Task directions | Return, word for word, the line that contains "orange pentagon: rotated" and every line after it through the end of the records.

Saved entries
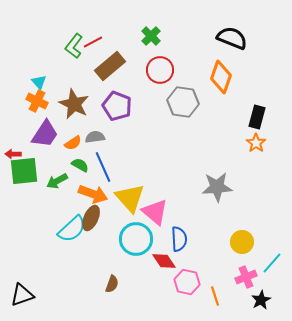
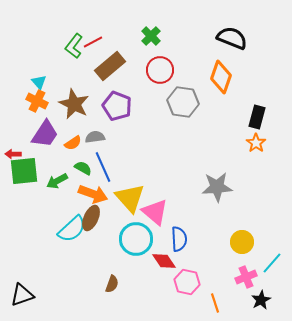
green semicircle: moved 3 px right, 3 px down
orange line: moved 7 px down
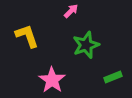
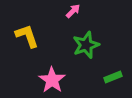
pink arrow: moved 2 px right
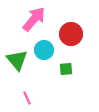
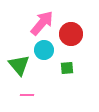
pink arrow: moved 8 px right, 4 px down
green triangle: moved 2 px right, 5 px down
green square: moved 1 px right, 1 px up
pink line: moved 3 px up; rotated 64 degrees counterclockwise
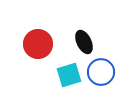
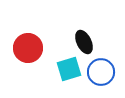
red circle: moved 10 px left, 4 px down
cyan square: moved 6 px up
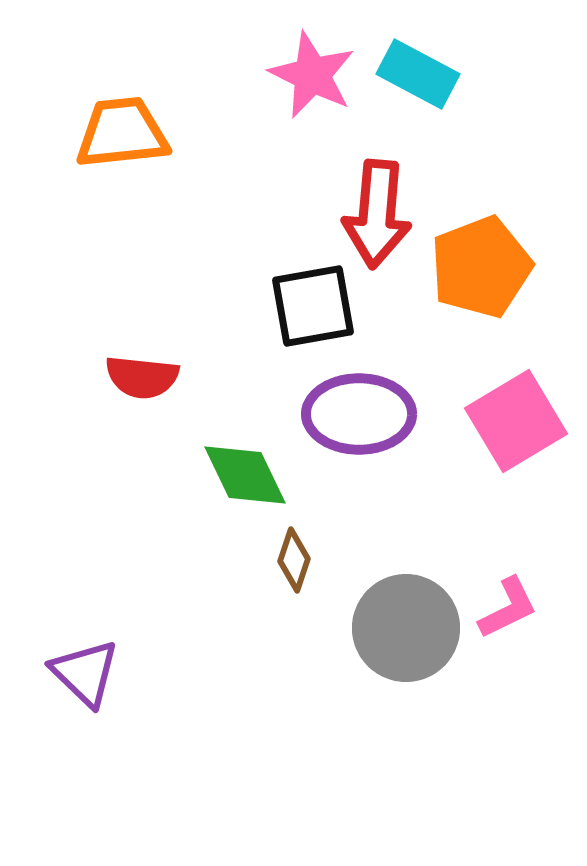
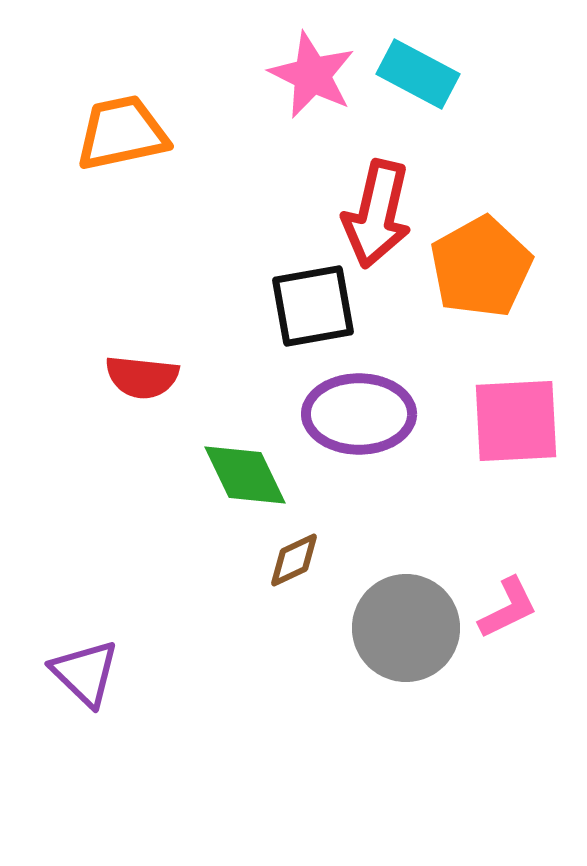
orange trapezoid: rotated 6 degrees counterclockwise
red arrow: rotated 8 degrees clockwise
orange pentagon: rotated 8 degrees counterclockwise
pink square: rotated 28 degrees clockwise
brown diamond: rotated 46 degrees clockwise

Response to this task |
orange pentagon: rotated 8 degrees counterclockwise
pink square: rotated 28 degrees clockwise
brown diamond: rotated 46 degrees clockwise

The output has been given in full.